Look below for the line that has "grey heart: 2 -> 1". Set down the lines from there through the line that has "pink ring: 3 -> 0", exactly as written.

Extracted records
------------------------
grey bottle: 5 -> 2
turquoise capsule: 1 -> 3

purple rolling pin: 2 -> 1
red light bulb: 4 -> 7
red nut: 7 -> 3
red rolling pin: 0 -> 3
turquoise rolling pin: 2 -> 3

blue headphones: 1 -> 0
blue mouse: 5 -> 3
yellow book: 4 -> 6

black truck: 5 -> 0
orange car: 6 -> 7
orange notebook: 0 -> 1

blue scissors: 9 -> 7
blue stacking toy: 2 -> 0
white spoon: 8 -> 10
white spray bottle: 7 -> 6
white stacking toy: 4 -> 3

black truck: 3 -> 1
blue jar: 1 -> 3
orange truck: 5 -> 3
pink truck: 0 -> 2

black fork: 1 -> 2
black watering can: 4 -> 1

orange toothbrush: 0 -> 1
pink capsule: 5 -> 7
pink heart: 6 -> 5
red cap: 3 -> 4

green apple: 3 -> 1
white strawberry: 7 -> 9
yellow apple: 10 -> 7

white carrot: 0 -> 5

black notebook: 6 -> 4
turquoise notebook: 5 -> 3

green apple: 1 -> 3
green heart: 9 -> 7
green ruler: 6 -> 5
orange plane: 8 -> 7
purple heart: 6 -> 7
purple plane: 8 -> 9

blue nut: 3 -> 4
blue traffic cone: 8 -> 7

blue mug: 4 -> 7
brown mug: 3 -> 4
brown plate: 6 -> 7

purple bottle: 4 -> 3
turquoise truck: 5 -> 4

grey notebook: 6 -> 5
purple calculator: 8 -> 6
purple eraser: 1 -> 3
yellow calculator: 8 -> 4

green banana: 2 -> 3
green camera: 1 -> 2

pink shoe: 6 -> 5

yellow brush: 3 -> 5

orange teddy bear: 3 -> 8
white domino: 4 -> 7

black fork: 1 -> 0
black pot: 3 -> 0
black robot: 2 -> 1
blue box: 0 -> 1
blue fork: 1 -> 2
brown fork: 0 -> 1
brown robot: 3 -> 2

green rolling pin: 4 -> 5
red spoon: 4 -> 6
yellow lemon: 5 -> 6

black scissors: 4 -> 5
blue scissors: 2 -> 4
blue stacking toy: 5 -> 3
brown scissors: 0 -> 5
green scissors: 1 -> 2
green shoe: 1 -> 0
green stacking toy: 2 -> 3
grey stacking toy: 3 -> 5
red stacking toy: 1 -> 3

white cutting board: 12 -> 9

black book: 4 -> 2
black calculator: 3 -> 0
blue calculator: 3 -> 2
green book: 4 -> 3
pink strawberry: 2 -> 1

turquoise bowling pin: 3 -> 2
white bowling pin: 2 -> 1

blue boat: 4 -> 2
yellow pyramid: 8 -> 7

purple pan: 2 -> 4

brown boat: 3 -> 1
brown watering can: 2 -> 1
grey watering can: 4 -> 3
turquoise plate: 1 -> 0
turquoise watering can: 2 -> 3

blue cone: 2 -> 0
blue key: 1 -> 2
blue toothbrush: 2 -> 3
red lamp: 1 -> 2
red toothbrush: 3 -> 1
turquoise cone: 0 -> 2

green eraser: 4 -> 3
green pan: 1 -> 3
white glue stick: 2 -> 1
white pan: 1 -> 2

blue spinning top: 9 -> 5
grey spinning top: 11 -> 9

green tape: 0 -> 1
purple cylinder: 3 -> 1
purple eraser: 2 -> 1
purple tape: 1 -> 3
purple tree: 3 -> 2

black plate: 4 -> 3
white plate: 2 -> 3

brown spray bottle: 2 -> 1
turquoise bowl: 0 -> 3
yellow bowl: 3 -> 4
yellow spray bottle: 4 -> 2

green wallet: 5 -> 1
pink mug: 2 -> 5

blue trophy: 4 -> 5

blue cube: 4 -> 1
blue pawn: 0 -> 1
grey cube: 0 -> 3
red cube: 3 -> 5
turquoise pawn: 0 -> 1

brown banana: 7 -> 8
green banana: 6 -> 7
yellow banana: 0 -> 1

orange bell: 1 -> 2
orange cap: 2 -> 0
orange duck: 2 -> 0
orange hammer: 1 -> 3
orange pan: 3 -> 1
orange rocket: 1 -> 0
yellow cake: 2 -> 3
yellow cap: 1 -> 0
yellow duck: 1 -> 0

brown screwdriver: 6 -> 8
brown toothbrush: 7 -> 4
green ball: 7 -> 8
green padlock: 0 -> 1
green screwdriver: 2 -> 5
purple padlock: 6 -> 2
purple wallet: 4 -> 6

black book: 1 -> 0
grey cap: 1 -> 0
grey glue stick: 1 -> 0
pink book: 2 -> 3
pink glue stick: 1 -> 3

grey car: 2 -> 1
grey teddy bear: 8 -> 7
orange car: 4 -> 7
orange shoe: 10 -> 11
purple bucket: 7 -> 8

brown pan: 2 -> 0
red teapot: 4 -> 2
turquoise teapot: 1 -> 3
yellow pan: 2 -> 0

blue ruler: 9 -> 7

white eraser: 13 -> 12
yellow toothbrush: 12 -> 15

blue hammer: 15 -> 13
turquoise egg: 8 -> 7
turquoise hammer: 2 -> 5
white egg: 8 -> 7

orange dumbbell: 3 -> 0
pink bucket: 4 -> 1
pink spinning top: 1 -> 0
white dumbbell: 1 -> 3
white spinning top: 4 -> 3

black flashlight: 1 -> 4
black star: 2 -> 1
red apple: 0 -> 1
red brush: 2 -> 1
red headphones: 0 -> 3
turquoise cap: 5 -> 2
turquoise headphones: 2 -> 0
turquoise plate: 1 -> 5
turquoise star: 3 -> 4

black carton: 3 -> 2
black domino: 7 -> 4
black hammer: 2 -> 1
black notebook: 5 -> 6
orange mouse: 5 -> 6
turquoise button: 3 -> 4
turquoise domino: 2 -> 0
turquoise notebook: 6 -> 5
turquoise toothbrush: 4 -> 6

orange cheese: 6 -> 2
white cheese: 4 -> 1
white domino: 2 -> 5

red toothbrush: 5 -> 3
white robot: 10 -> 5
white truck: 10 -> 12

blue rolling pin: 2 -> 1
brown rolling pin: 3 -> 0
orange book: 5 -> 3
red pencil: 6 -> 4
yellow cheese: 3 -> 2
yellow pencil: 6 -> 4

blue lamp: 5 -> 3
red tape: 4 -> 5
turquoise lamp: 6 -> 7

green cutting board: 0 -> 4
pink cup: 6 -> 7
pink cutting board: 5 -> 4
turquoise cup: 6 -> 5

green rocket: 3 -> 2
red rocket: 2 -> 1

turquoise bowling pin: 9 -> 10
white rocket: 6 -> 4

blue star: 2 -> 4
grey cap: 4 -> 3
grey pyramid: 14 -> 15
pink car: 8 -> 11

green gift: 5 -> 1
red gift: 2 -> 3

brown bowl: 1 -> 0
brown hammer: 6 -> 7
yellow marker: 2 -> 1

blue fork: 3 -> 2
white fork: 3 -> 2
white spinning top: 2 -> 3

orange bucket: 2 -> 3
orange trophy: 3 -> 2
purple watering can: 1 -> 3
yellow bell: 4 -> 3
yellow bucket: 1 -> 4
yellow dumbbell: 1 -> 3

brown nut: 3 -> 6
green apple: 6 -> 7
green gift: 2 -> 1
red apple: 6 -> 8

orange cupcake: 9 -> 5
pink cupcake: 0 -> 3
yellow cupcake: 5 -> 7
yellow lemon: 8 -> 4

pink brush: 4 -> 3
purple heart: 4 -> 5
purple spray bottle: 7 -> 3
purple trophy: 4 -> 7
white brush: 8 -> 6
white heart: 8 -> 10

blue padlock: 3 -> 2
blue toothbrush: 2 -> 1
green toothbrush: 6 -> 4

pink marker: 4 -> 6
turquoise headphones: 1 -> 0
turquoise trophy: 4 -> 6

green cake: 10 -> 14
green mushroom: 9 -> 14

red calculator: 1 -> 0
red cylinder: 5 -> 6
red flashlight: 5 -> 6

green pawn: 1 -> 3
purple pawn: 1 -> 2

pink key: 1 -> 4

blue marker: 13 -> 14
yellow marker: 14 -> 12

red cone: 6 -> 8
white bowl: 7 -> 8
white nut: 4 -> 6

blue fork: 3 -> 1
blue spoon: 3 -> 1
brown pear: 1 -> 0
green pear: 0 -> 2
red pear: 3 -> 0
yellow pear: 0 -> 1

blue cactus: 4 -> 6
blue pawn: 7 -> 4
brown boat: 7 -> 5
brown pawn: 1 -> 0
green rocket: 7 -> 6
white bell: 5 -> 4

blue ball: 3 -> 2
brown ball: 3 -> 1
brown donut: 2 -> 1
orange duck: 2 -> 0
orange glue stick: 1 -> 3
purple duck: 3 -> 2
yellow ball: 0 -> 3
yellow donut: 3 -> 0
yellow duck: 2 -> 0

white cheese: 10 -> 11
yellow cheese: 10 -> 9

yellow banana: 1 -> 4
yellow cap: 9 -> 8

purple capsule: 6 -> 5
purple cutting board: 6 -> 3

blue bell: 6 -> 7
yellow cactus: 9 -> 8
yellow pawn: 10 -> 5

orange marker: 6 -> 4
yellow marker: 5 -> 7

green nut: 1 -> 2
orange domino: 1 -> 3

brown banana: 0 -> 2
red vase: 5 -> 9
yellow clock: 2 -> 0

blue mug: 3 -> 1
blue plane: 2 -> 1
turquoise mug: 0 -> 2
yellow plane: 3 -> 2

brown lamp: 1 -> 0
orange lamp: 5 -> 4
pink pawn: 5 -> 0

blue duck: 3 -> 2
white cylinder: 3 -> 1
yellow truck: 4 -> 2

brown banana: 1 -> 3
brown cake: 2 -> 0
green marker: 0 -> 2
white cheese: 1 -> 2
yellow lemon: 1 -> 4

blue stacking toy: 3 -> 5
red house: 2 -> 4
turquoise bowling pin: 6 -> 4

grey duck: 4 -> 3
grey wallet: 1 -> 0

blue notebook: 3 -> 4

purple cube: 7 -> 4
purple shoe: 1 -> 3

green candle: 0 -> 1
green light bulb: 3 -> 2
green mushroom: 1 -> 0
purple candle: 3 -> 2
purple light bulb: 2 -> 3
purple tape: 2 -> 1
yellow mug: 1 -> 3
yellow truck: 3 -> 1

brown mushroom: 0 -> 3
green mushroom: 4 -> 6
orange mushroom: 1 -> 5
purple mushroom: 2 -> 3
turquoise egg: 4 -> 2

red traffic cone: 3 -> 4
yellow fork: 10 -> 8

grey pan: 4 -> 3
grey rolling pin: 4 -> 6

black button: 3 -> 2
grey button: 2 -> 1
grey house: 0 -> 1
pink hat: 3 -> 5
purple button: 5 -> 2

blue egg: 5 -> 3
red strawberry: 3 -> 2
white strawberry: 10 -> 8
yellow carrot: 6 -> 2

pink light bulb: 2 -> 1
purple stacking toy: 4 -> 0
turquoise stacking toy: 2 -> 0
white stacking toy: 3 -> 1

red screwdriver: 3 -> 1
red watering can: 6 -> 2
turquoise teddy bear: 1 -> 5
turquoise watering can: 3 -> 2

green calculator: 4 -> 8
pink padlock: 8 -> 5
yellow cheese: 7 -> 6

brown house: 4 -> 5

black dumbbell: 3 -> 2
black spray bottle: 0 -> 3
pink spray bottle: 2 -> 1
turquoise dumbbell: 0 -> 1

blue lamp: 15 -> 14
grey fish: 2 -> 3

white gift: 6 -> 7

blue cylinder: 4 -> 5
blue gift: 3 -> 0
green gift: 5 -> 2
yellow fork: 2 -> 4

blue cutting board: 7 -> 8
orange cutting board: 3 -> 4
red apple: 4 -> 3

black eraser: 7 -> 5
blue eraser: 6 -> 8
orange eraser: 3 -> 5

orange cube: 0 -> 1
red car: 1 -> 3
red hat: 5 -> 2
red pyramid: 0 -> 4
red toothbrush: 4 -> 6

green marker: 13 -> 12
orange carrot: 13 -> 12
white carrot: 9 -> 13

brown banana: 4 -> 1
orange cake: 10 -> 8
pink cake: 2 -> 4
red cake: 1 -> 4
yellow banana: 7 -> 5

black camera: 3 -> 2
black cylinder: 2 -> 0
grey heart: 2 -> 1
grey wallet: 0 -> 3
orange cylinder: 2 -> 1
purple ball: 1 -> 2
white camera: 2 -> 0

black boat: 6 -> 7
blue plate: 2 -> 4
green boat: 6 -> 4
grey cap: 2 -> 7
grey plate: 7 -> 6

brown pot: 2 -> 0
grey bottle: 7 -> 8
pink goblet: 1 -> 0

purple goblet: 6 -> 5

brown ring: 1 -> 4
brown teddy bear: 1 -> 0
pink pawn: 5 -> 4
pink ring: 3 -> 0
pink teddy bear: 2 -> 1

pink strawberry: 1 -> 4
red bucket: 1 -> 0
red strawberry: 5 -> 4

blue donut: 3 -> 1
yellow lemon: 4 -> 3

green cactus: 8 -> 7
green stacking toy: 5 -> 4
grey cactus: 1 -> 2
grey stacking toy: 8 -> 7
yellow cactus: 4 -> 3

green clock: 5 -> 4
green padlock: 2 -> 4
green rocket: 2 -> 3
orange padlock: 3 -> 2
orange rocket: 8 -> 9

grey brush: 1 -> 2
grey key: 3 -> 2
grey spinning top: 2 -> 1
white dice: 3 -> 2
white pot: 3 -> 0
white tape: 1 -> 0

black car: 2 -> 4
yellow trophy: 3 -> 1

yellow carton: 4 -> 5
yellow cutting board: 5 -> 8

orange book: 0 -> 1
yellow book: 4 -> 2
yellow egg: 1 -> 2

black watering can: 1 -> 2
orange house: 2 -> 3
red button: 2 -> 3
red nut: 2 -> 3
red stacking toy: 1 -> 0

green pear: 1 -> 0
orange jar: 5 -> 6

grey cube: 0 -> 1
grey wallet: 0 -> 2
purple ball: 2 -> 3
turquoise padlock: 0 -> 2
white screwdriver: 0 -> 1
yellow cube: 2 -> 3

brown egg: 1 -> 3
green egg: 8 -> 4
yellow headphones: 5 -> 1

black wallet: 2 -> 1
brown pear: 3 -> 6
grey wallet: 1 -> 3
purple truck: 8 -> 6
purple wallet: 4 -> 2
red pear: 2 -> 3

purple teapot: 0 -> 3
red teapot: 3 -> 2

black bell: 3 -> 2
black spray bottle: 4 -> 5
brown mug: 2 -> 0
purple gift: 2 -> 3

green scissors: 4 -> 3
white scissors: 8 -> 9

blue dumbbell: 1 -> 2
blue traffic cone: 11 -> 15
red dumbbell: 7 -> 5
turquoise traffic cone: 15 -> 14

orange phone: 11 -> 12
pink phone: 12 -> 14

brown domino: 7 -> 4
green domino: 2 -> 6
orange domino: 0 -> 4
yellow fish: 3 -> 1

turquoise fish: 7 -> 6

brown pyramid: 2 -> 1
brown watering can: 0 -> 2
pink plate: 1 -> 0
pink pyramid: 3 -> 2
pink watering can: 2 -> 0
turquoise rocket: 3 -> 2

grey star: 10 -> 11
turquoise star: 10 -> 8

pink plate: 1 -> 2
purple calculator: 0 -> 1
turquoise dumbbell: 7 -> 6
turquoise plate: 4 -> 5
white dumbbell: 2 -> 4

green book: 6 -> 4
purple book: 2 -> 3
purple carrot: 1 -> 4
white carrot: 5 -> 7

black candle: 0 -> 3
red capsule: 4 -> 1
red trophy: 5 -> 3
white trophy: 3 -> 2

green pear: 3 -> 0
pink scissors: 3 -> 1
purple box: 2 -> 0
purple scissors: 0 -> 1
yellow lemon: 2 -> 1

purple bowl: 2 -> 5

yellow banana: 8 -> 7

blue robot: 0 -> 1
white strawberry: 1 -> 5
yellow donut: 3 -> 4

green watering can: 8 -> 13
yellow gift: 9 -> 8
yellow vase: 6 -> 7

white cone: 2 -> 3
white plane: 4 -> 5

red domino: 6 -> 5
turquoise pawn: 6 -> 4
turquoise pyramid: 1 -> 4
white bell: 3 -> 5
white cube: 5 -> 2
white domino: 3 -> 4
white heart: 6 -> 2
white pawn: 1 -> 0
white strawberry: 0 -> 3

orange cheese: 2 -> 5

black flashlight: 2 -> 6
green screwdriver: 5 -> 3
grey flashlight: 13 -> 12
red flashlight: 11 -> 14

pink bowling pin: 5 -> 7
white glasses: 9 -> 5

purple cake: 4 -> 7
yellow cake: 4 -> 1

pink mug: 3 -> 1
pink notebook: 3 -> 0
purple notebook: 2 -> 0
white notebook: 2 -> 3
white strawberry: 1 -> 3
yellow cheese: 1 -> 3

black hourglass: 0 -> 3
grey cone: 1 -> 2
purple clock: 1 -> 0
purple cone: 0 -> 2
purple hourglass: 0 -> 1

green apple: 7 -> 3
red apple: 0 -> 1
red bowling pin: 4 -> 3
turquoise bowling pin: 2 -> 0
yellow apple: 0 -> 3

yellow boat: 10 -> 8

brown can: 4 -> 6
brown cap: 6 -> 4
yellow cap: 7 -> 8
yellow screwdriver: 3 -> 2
------------------------
◆ Written response ◆
grey heart: 2 -> 1
grey wallet: 0 -> 3
orange cylinder: 2 -> 1
purple ball: 1 -> 2
white camera: 2 -> 0

black boat: 6 -> 7
blue plate: 2 -> 4
green boat: 6 -> 4
grey cap: 2 -> 7
grey plate: 7 -> 6

brown pot: 2 -> 0
grey bottle: 7 -> 8
pink goblet: 1 -> 0

purple goblet: 6 -> 5

brown ring: 1 -> 4
brown teddy bear: 1 -> 0
pink pawn: 5 -> 4
pink ring: 3 -> 0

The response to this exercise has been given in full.